* **What you will do**
Reproduce exactly the lines from the line containing "red mug [475,398,509,440]" through the last line of the listing, and no others.

* **Exercise data**
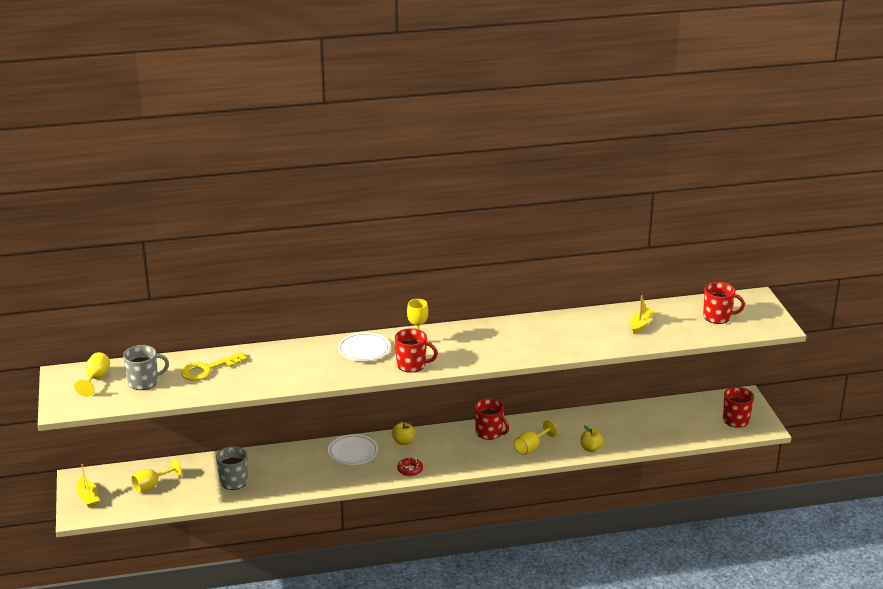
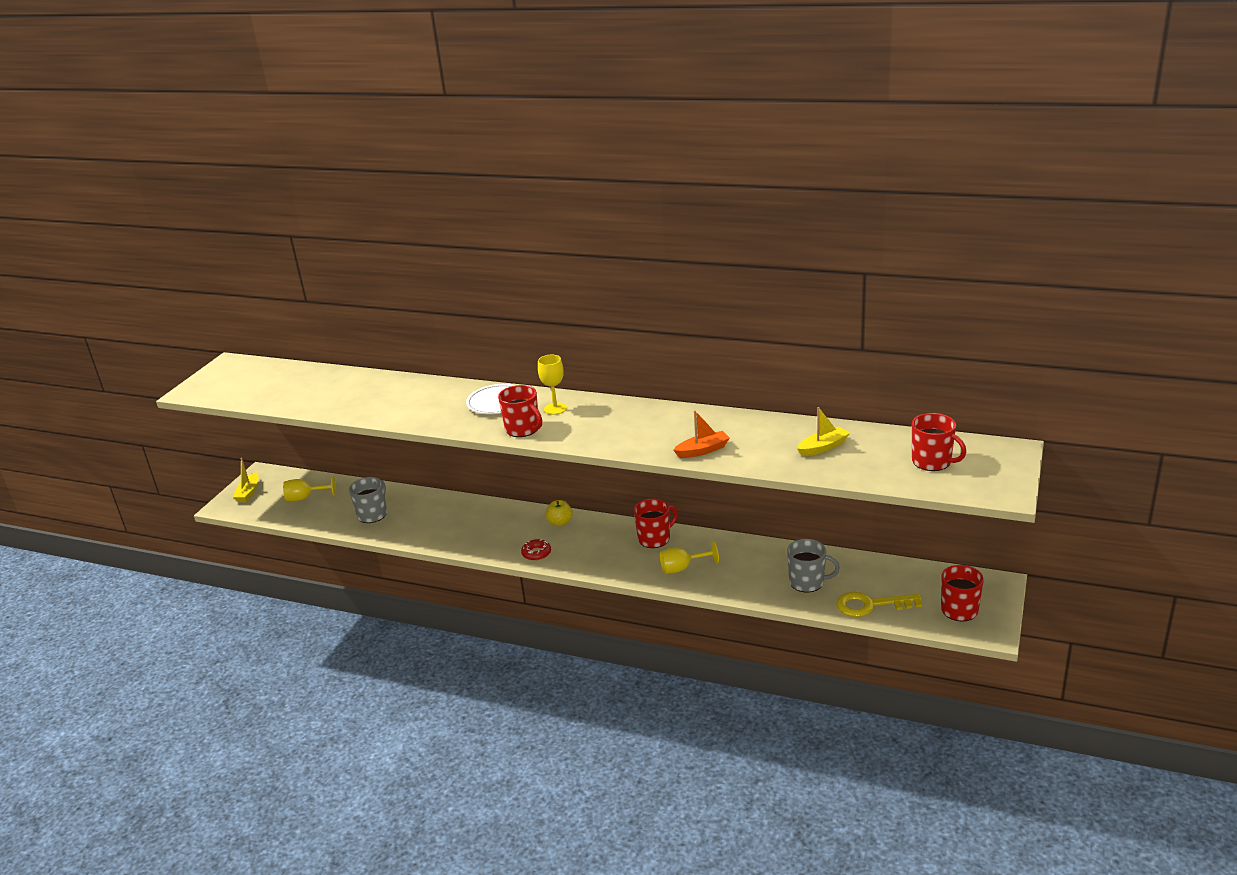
camera: 35 degrees right, 0 degrees up
yellow goblet [74,352,110,397] -> none
grey mug [123,345,169,390] -> grey mug moved to [787,539,840,592]
yellow key [181,352,247,381] -> yellow key moved to [836,592,922,617]
white plate [328,434,378,465] -> none
red mug [475,398,509,440] -> red mug turned 105 degrees counterclockwise [634,499,678,548]
yellow apple [580,425,604,452] -> none
none -> orange boat [673,410,730,458]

* **Exercise solution**
red mug [475,398,509,440] -> red mug turned 105 degrees counterclockwise [634,499,678,548]
yellow apple [580,425,604,452] -> none
none -> orange boat [673,410,730,458]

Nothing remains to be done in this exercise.